# [WHAT YOU NEED TO DO]
Wherever a picture appears, leave it out, and transcribe the rest of the records exactly.

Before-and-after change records
────────────────────────────────────────

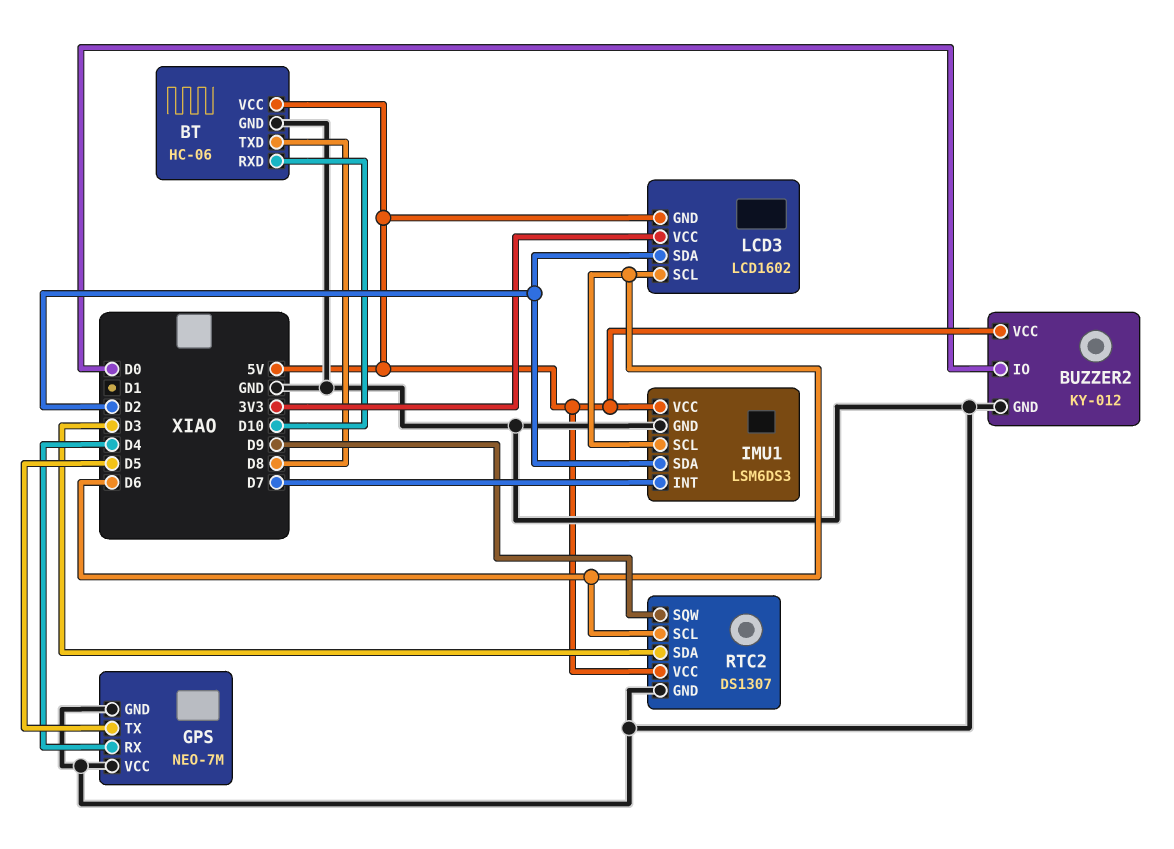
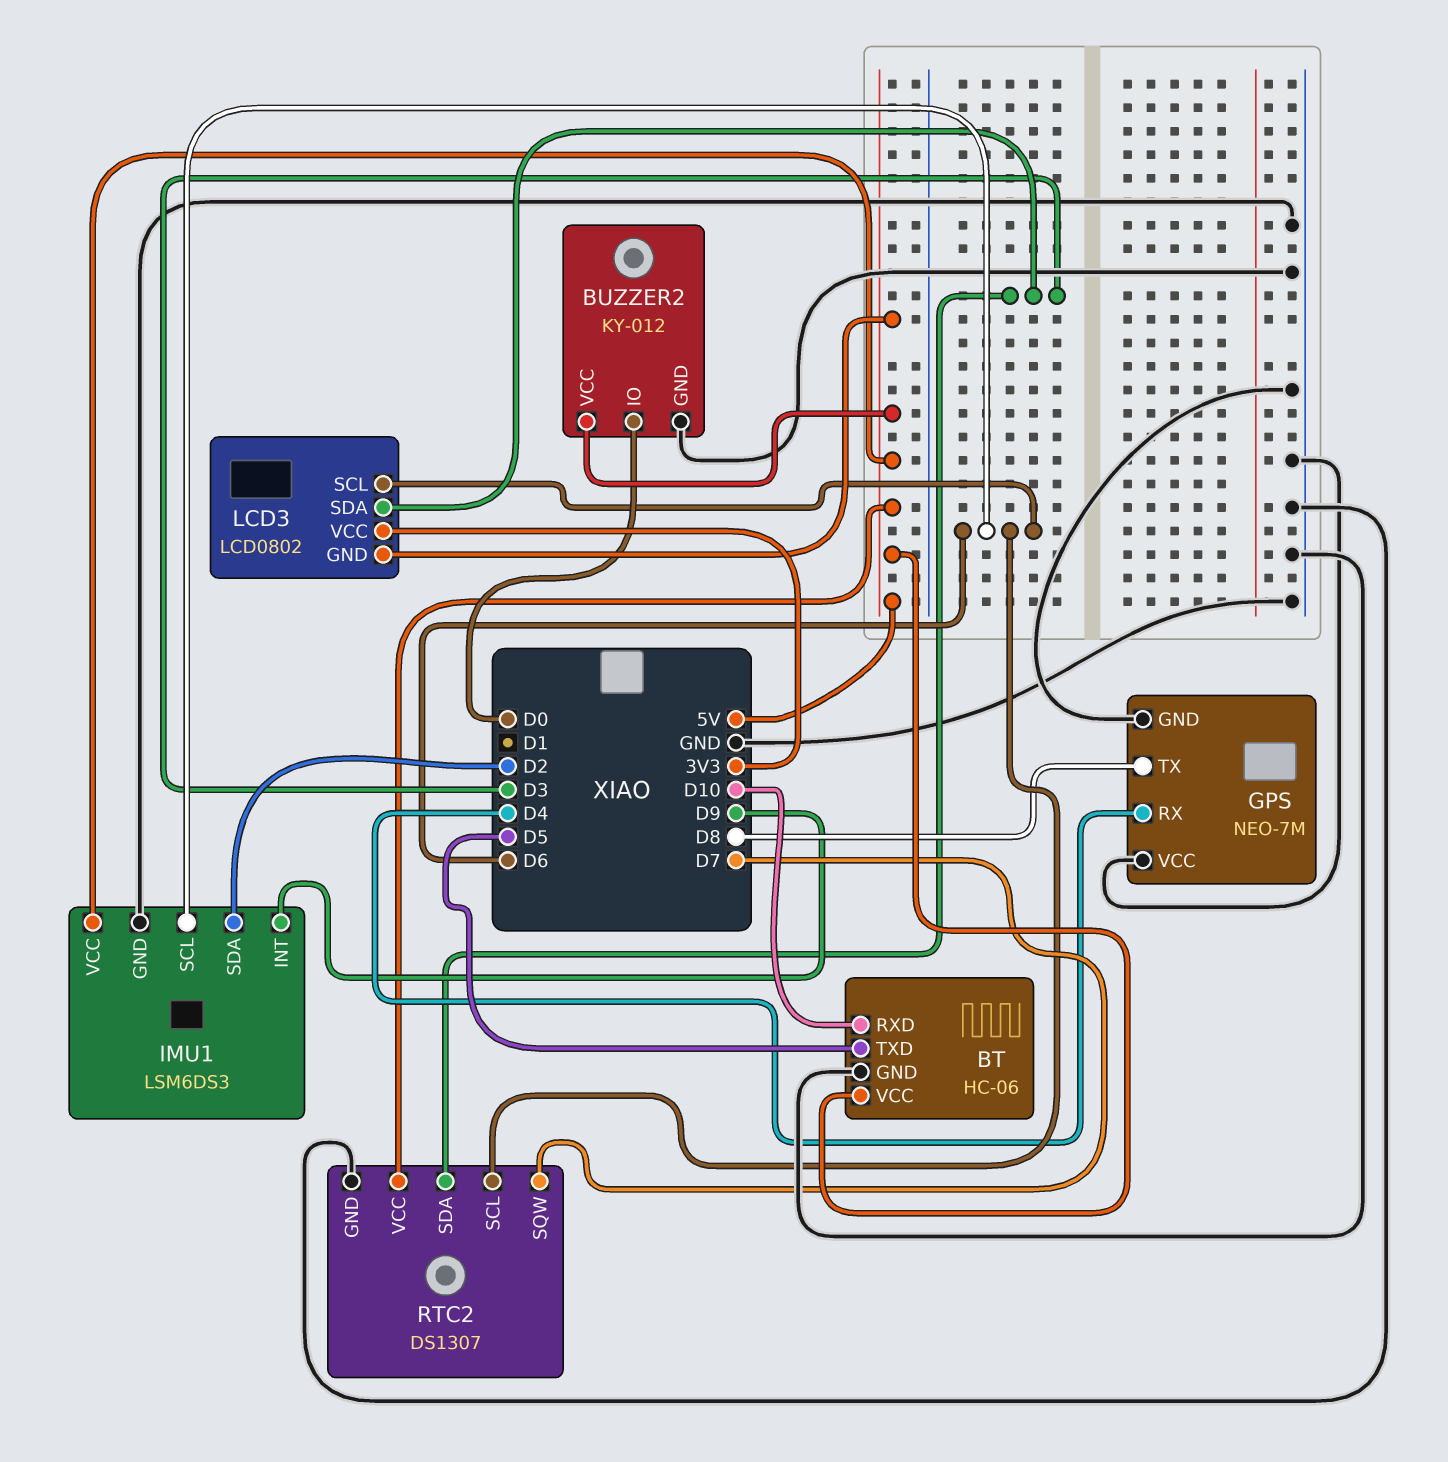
BT pin TXD: D8 -> D5
GPS pin TX: D5 -> D8
IMU1 pin INT: D7 -> D9
LCD3: LCD1602 -> LCD0802
LCD3 pin SDA: D2 -> D3
RTC2 pin SQW: D9 -> D7

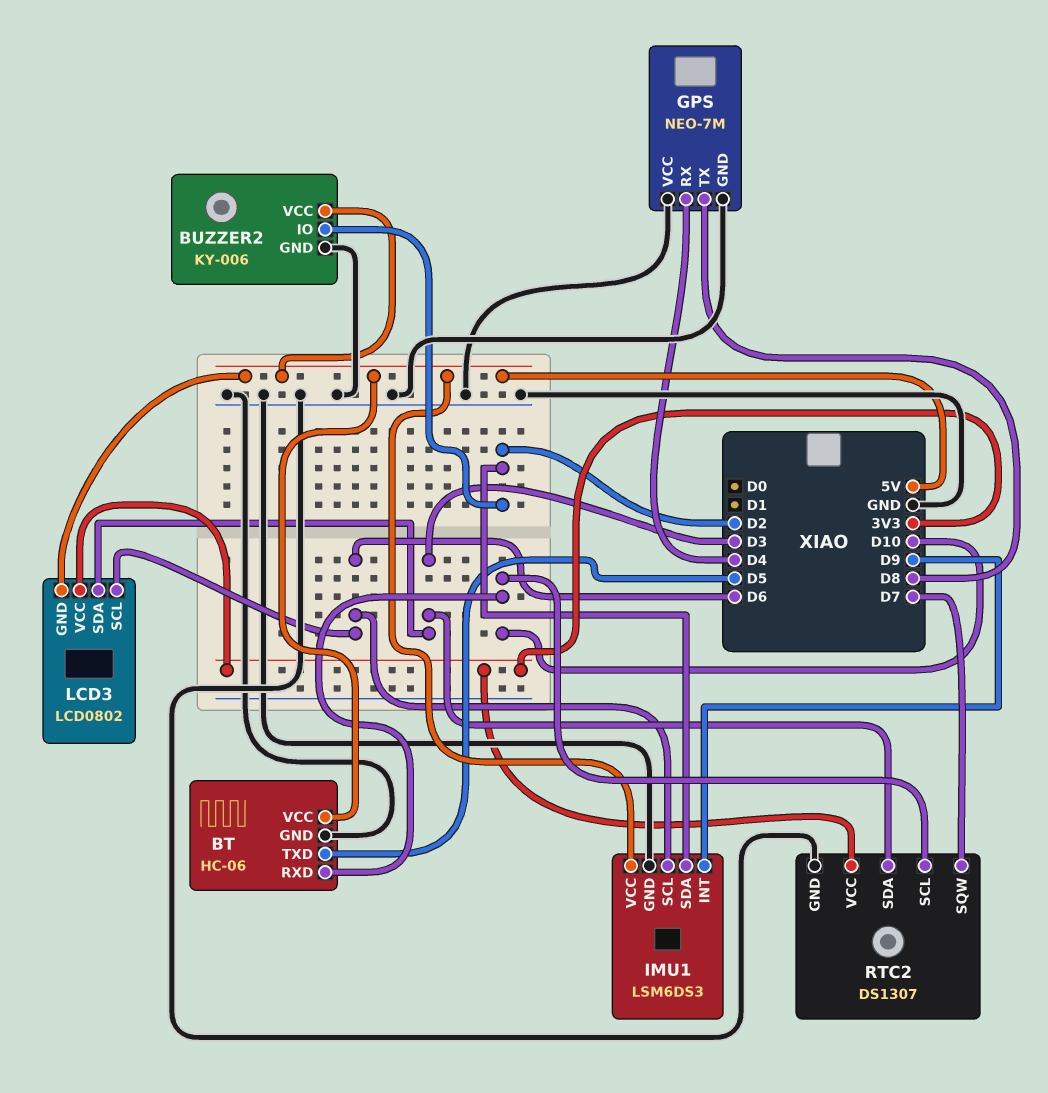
BUZZER2: KY-012 -> KY-006
BUZZER2 pin IO: D0 -> D2
RTC2 pin SCL: D6 -> D10
RTC2 pin VCC: 5V -> 3V3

────────────────────────────────────────

# [WRITTEN REPLY]
BT pin TXD: D8 -> D5
GPS pin TX: D5 -> D8
IMU1 pin INT: D7 -> D9
LCD3: LCD1602 -> LCD0802
LCD3 pin SDA: D2 -> D3
RTC2 pin SQW: D9 -> D7

BUZZER2: KY-012 -> KY-006
BUZZER2 pin IO: D0 -> D2
RTC2 pin SCL: D6 -> D10
RTC2 pin VCC: 5V -> 3V3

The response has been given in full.